**DATA RECORDS:**
# # #
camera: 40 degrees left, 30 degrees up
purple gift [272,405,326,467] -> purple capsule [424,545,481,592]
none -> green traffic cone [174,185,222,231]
# # #
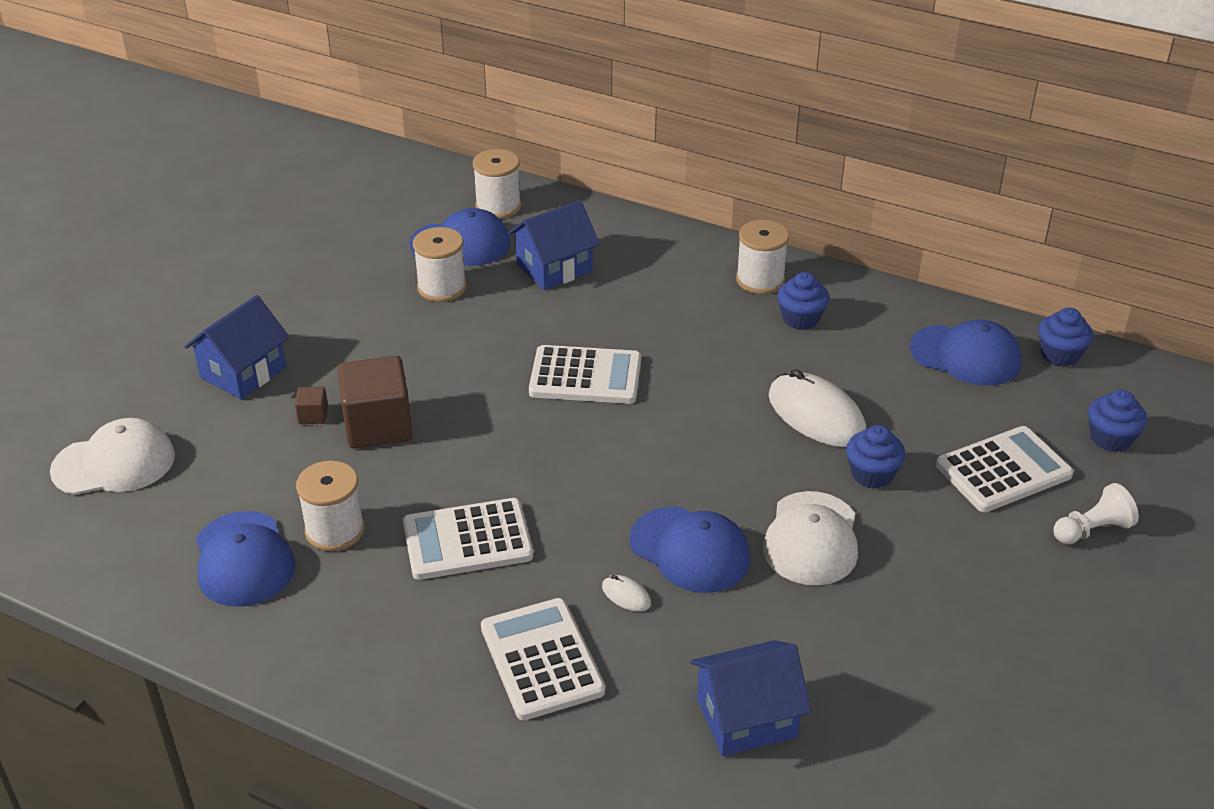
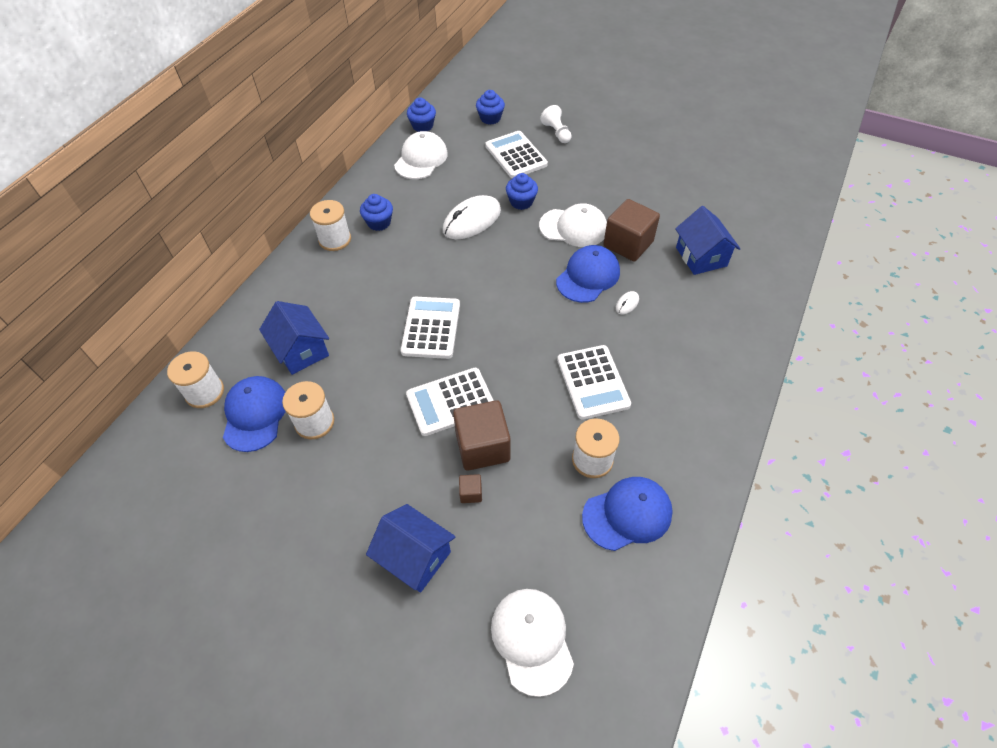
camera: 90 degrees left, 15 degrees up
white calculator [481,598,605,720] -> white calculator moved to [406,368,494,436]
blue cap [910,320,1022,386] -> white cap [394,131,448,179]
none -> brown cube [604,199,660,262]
# # #
**WHAT YOU NEED TO DO:**
Everything from the line with "camera: 90 degrees left, 15 degrees up" through the line with "none -> brown cube [604,199,660,262]" should be written out exactly as it appears above, end lines included, and nothing outside that range.

**SOLUTION TO THIS TASK:**
camera: 90 degrees left, 15 degrees up
white calculator [481,598,605,720] -> white calculator moved to [406,368,494,436]
blue cap [910,320,1022,386] -> white cap [394,131,448,179]
none -> brown cube [604,199,660,262]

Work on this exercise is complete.